──────── RECORDS FOR PROCESSING ────────
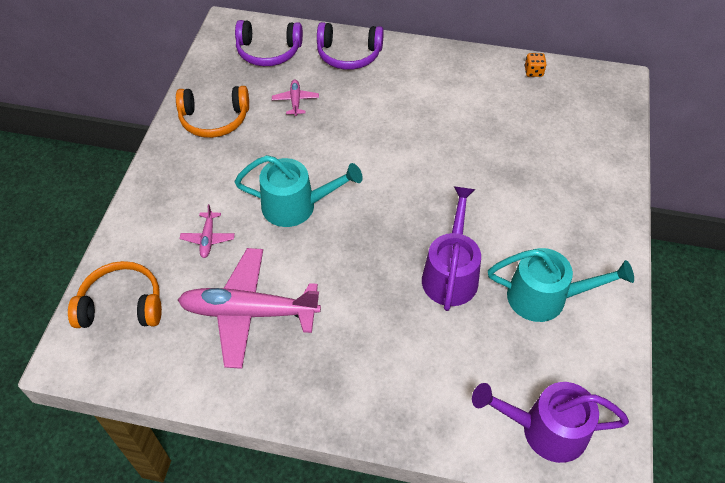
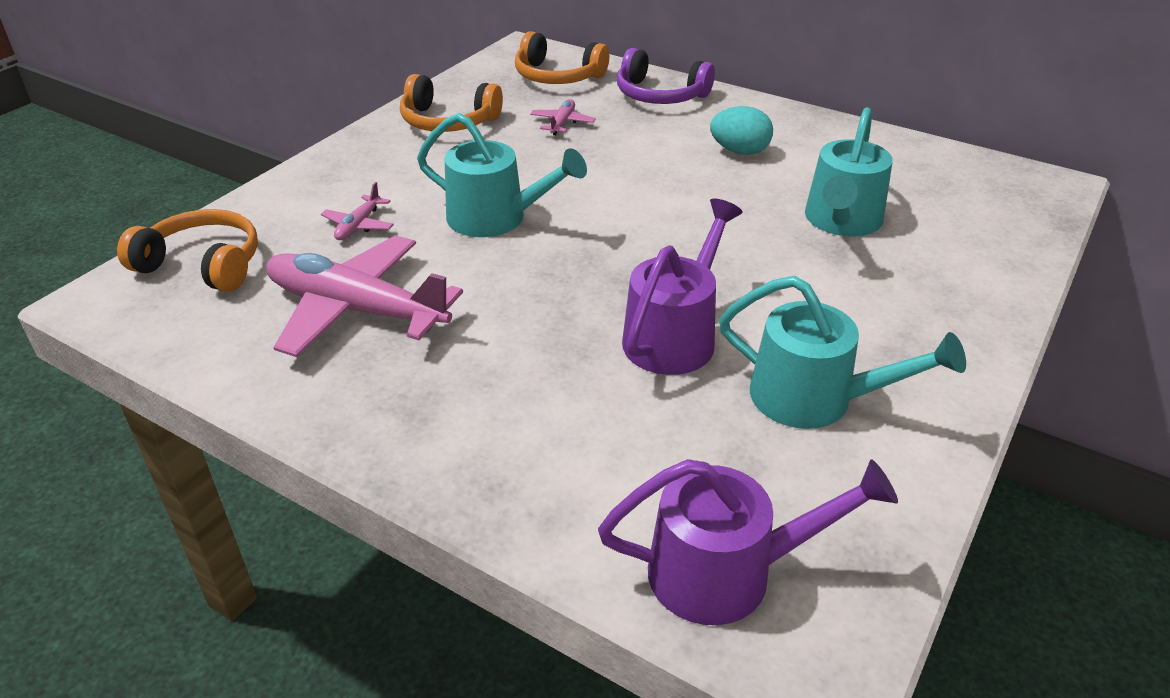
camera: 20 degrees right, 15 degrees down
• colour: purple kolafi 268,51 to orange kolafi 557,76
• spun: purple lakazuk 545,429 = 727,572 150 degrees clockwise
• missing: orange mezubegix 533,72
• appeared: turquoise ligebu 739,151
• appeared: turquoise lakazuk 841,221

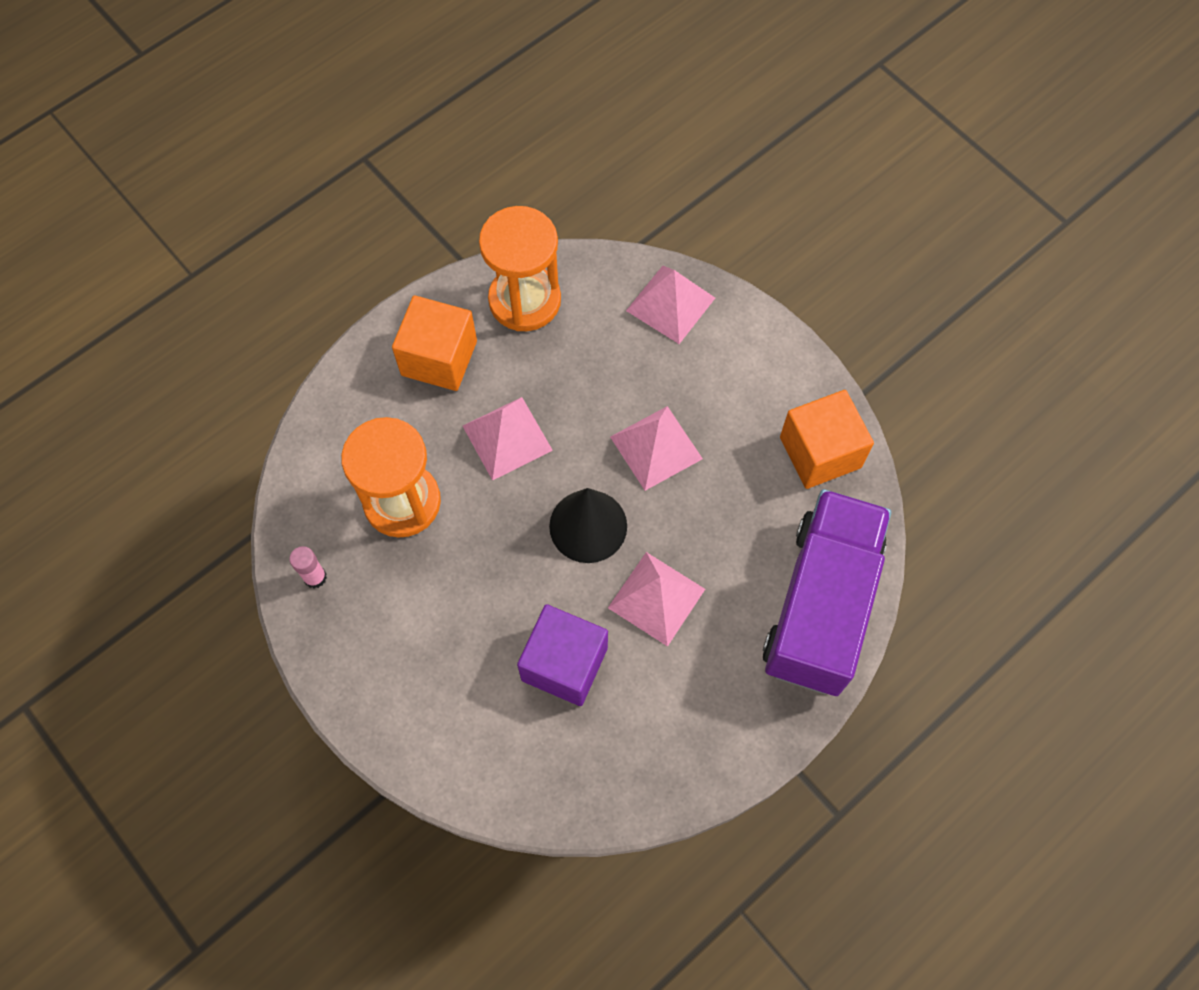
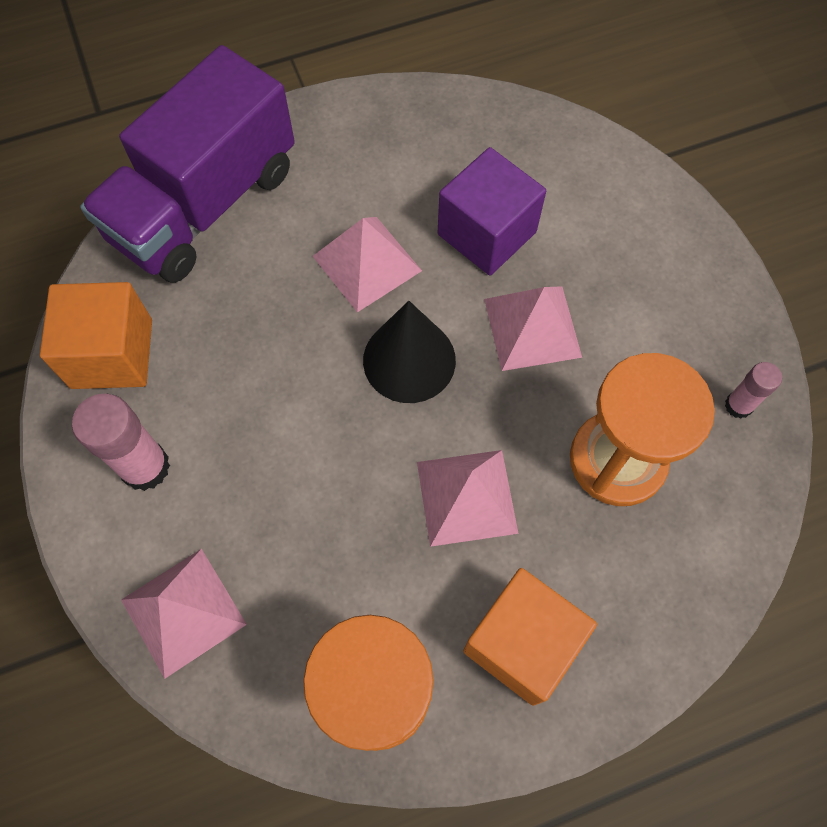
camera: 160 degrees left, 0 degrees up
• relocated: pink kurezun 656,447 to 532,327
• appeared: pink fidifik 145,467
────────
__WHAT YOU WILL DO__. Within the listing above, work out how many lines contain the string "purple", and reply with that number only.

__RESULT FOR THIS TASK__. 2